■ **Goal of the exercise**
Below are some records; give them all again exactly, but not the pictures.

----- Data for the task -----

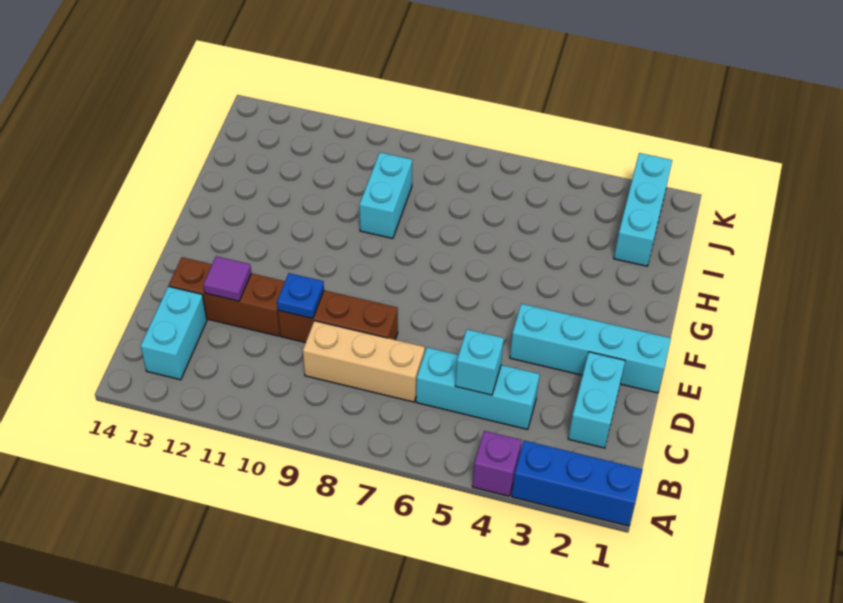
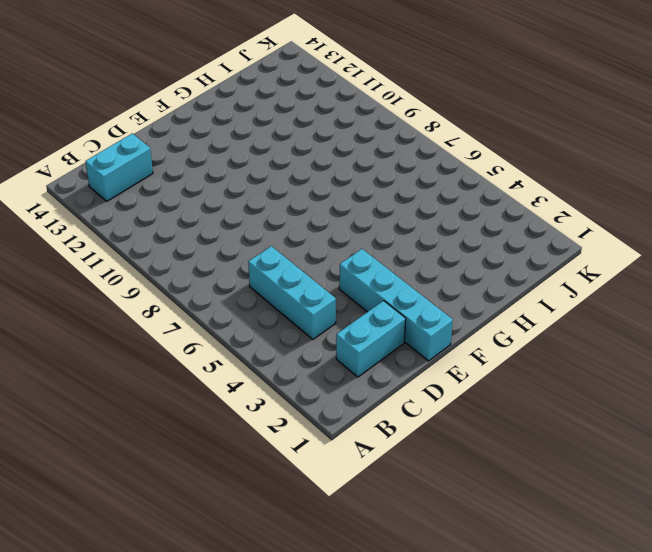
none -> blue brick A1:A3 level 1
none -> purple brick A4 level 1
none -> tan brick C7:C9 level 1

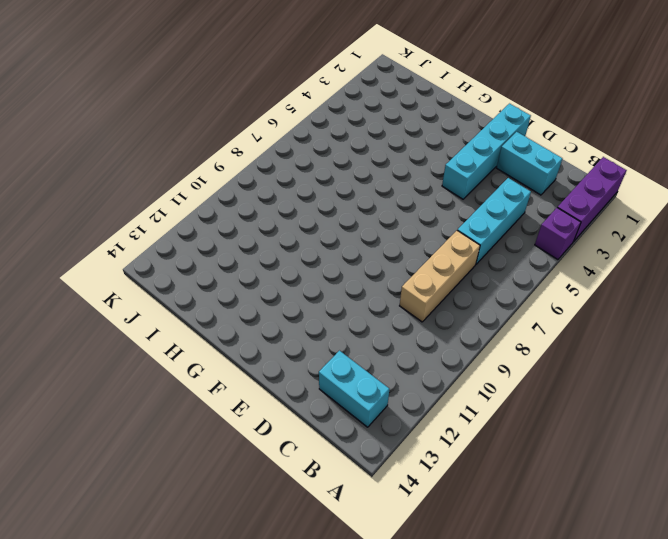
purple brick A1:A3 level 1 -> blue brick A1:A3 level 1
none -> brown brick D8:D10 level 1
none -> brown brick D11:D13 level 1
none -> cyan brick H9:I9 level 1

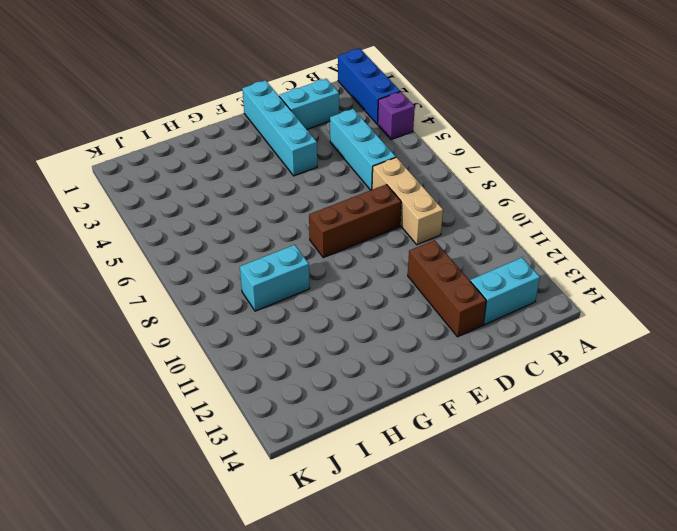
brown brick D8:F8 level 1 -> brown brick D8:D10 level 1
none -> cyan brick I2:K2 level 1
none -> cyan brick C5 level 2
none -> blue plate D10 level 2

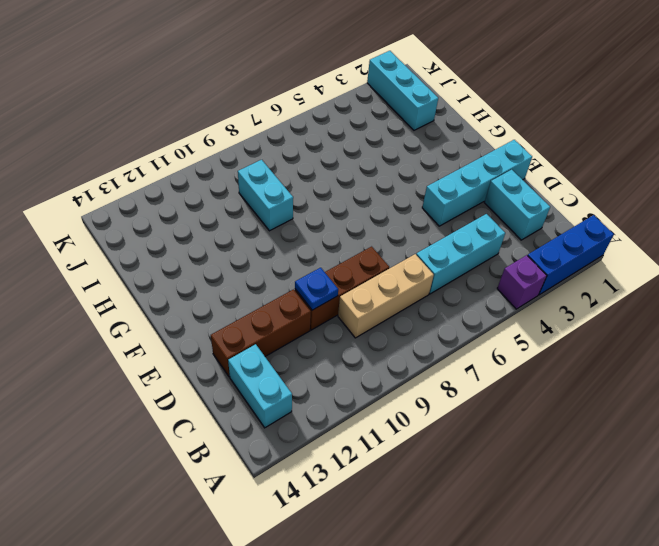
none -> cyan brick C5 level 2
none -> purple tile D12 level 2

-----

■ **Solution to this exercise**
none -> blue brick A1:A3 level 1
none -> purple brick A4 level 1
none -> tan brick C7:C9 level 1

purple brick A1:A3 level 1 -> blue brick A1:A3 level 1
none -> brown brick D8:D10 level 1
none -> brown brick D11:D13 level 1
none -> cyan brick H9:I9 level 1

brown brick D8:F8 level 1 -> brown brick D8:D10 level 1
none -> cyan brick I2:K2 level 1
none -> cyan brick C5 level 2
none -> blue plate D10 level 2

none -> cyan brick C5 level 2
none -> purple tile D12 level 2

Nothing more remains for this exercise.